▶ **DESCRIPTION OF THE TASK**
Lines to return, exactly: from the line with "brown cupcake: [96,350,182,438]" to the line with "yellow carrot: [261,588,374,697]" in the entries below, both included.

▶ **INPUT DATA**

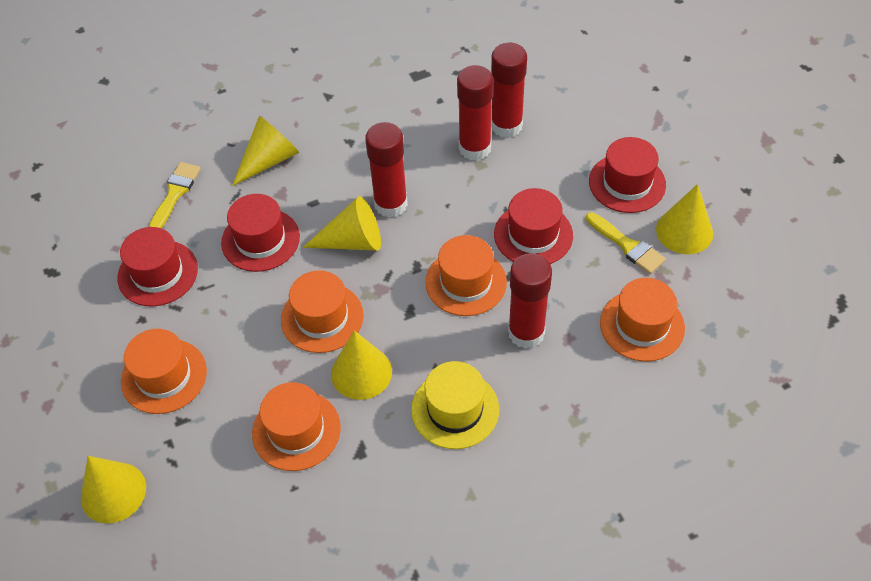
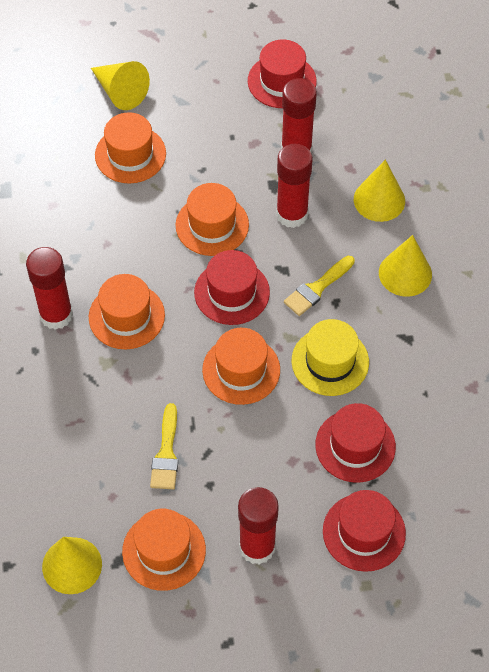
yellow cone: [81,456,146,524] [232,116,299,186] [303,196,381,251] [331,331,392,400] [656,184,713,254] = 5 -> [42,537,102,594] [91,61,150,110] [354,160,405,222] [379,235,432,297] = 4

--

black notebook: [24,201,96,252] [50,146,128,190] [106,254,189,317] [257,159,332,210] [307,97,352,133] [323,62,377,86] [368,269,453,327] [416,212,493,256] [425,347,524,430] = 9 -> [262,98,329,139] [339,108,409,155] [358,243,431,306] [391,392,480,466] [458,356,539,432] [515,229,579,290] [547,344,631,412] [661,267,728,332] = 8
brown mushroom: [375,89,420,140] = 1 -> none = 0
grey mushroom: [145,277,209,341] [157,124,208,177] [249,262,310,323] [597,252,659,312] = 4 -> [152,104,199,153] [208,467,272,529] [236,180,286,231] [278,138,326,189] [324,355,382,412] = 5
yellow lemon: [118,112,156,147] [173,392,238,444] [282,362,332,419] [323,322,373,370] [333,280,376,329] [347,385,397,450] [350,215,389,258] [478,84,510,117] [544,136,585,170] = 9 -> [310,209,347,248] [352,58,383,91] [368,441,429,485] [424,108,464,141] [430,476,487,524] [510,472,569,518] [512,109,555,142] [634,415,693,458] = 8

---

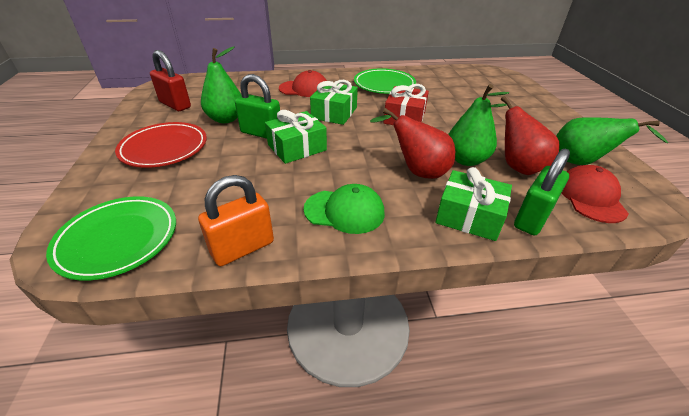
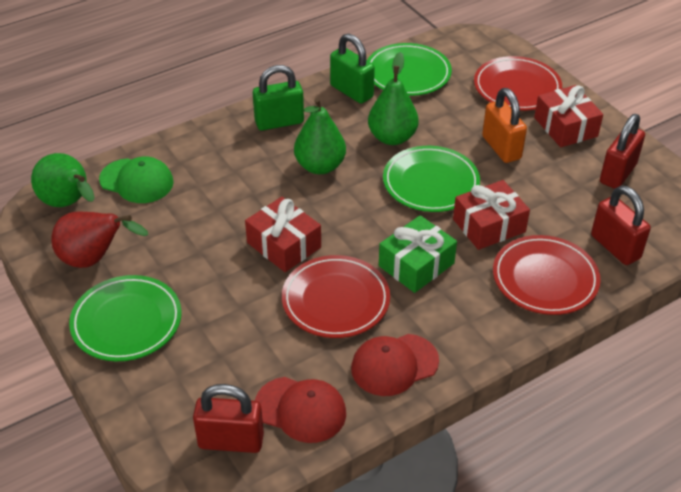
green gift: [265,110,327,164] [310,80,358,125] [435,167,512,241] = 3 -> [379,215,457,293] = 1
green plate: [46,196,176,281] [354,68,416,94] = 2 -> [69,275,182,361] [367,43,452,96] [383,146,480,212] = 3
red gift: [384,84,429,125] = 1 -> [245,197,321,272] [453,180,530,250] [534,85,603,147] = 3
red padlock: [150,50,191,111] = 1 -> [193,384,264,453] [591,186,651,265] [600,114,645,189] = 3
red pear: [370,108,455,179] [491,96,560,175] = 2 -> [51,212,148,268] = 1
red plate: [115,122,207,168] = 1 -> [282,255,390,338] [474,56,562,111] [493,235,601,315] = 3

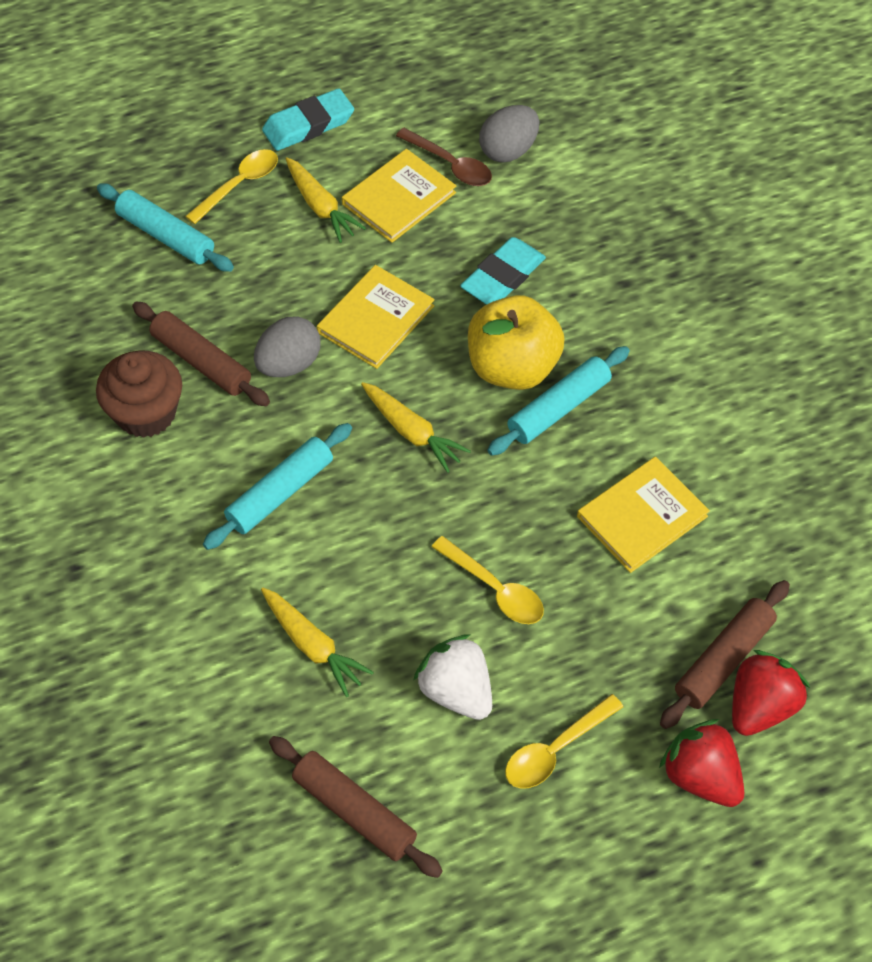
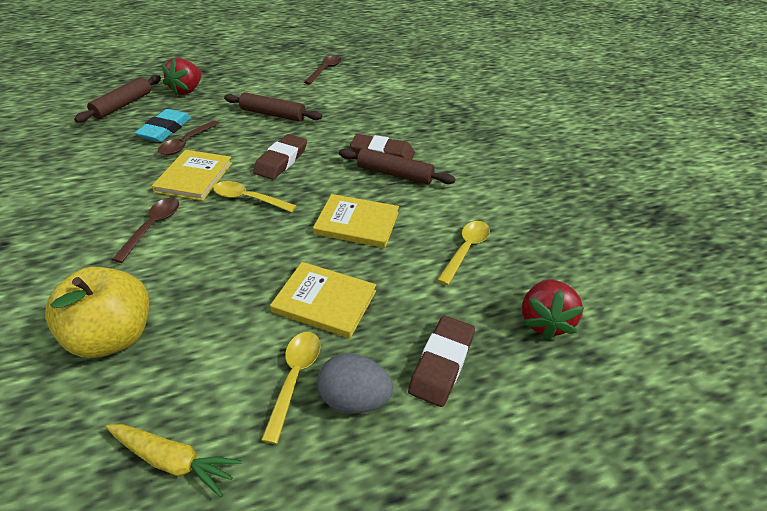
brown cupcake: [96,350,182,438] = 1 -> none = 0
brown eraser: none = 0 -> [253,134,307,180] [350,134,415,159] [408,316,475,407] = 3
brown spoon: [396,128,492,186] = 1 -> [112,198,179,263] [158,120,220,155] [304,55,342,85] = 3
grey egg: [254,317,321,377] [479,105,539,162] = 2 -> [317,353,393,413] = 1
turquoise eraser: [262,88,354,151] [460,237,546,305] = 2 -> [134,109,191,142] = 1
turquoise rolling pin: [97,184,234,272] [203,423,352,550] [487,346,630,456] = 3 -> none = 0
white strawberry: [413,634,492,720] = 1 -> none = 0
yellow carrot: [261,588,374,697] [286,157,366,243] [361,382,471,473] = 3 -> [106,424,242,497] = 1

▶ **RESPONSE BOX**
brown cupcake: [96,350,182,438] = 1 -> none = 0
brown eraser: none = 0 -> [253,134,307,180] [350,134,415,159] [408,316,475,407] = 3
brown spoon: [396,128,492,186] = 1 -> [112,198,179,263] [158,120,220,155] [304,55,342,85] = 3
grey egg: [254,317,321,377] [479,105,539,162] = 2 -> [317,353,393,413] = 1
turquoise eraser: [262,88,354,151] [460,237,546,305] = 2 -> [134,109,191,142] = 1
turquoise rolling pin: [97,184,234,272] [203,423,352,550] [487,346,630,456] = 3 -> none = 0
white strawberry: [413,634,492,720] = 1 -> none = 0
yellow carrot: [261,588,374,697] [286,157,366,243] [361,382,471,473] = 3 -> [106,424,242,497] = 1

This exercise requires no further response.